Exercise brief: Repeat the lines below exactly as written, please, from the line with "camera: 100 degrees left, 0 degrees up" to the line with "(399, 173) = (197, 263): green", both lines included, and no others.

Supplied material:
===

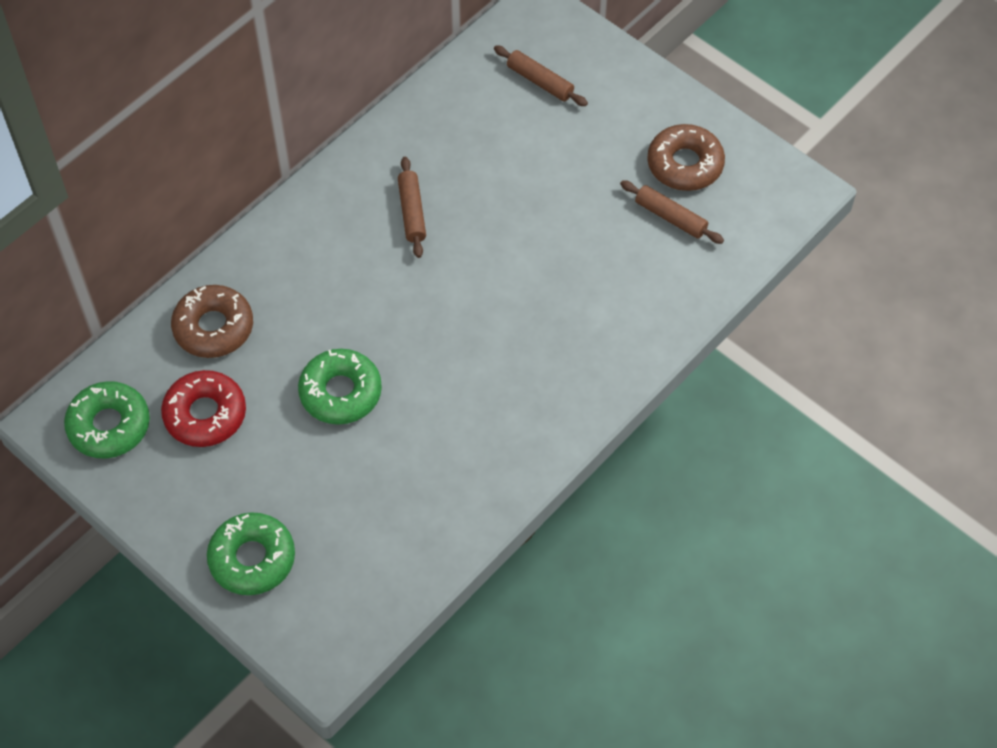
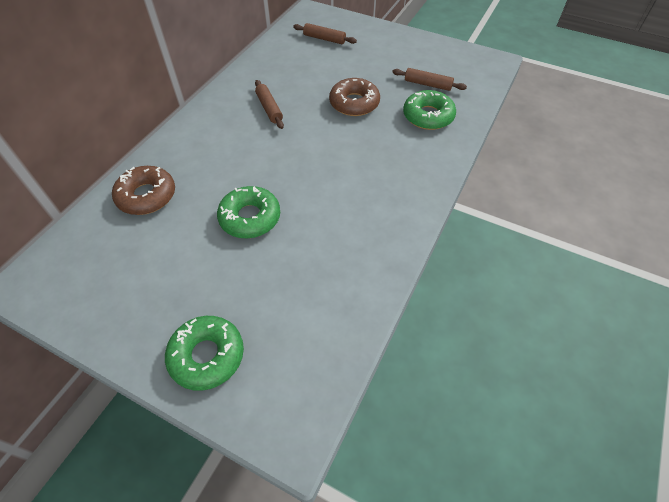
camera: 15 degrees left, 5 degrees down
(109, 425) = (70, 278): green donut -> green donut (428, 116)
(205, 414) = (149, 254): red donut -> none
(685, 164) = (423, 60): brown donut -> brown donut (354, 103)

===

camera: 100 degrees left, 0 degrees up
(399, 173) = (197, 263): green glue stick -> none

===

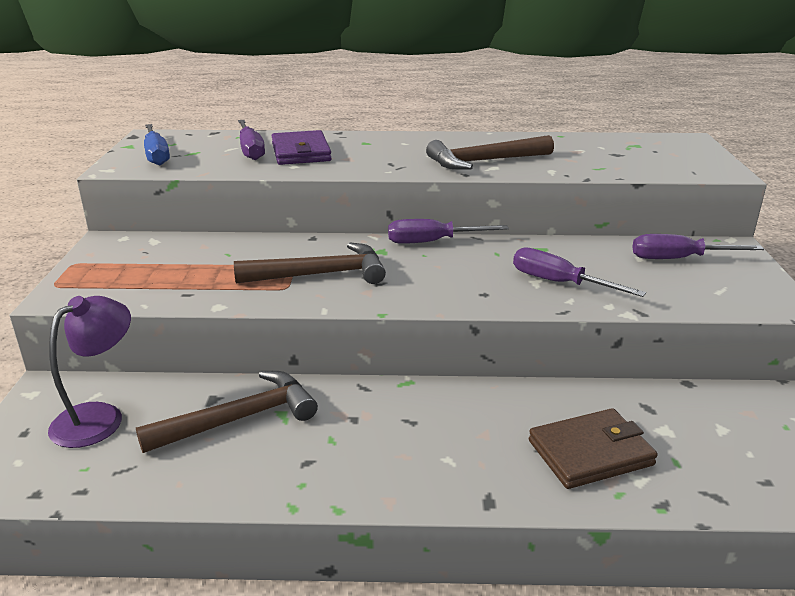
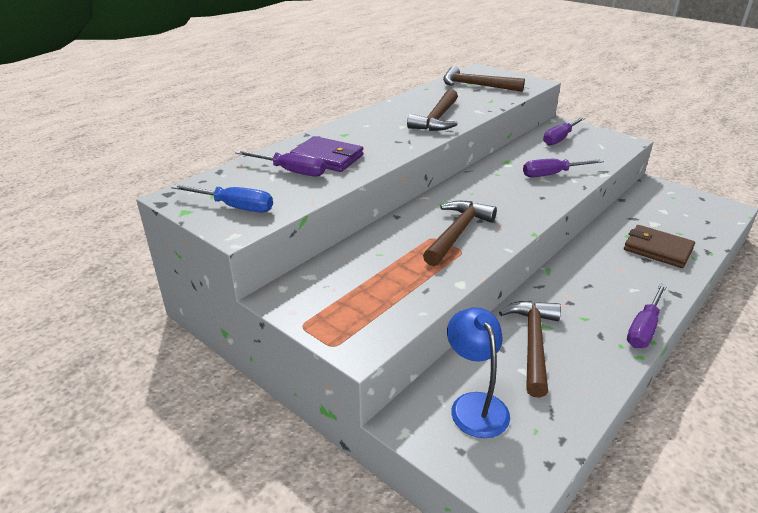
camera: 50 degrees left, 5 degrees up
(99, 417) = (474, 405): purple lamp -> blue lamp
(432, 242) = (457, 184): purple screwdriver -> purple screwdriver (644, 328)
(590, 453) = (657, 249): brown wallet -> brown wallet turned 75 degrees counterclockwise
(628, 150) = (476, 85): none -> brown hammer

===

The answer:
camera: 100 degrees left, 0 degrees up
(399, 173) = (197, 263): green glue stick -> none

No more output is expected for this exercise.